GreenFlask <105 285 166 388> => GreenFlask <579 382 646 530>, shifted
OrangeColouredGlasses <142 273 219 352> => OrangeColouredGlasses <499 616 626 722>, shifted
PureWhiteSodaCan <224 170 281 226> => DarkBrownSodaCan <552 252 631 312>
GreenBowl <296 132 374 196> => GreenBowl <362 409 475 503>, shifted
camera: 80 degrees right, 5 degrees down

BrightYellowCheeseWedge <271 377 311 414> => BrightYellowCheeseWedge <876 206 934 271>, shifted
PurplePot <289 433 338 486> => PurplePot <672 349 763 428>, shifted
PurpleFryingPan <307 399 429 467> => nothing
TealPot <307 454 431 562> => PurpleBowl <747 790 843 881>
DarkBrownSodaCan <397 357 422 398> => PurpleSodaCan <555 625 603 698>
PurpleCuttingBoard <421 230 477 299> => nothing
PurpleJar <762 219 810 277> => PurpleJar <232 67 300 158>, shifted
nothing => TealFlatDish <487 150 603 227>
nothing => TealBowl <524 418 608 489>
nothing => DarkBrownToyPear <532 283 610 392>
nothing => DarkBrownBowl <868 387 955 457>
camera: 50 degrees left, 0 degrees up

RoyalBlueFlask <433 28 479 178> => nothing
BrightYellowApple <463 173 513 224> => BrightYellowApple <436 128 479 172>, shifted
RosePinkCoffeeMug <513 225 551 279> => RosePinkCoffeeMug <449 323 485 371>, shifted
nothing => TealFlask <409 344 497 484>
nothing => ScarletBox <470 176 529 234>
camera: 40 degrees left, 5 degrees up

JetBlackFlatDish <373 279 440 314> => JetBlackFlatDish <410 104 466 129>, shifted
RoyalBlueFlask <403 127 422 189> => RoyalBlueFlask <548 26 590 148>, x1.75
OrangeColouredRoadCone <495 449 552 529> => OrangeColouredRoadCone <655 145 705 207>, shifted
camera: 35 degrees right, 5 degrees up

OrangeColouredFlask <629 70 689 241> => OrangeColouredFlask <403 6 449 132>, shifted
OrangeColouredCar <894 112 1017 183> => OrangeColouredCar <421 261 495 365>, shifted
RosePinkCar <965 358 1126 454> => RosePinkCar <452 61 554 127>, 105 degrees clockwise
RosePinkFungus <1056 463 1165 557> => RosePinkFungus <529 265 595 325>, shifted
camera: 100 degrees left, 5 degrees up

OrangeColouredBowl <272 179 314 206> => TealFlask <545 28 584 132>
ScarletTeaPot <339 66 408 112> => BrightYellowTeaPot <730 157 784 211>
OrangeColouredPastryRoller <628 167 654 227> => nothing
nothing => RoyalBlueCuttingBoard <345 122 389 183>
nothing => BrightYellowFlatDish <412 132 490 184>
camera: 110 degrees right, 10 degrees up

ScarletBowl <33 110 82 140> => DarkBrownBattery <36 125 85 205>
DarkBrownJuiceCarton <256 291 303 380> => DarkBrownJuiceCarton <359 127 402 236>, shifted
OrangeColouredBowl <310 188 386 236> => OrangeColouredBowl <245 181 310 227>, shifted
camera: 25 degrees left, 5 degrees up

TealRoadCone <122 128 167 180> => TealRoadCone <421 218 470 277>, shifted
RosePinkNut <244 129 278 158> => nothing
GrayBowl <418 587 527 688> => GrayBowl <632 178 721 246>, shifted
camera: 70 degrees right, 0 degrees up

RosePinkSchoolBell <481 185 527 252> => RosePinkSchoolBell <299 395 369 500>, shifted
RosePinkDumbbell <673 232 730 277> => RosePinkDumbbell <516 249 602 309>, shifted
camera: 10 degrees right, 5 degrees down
******
> [Problem]: Starting with the first line of the records above, give back each line exactly until the line with "GreenBowl <296 132" has been given as well.

> [Task output]:
GreenFlask <105 285 166 388> => GreenFlask <579 382 646 530>, shifted
OrangeColouredGlasses <142 273 219 352> => OrangeColouredGlasses <499 616 626 722>, shifted
PureWhiteSodaCan <224 170 281 226> => DarkBrownSodaCan <552 252 631 312>
GreenBowl <296 132 374 196> => GreenBowl <362 409 475 503>, shifted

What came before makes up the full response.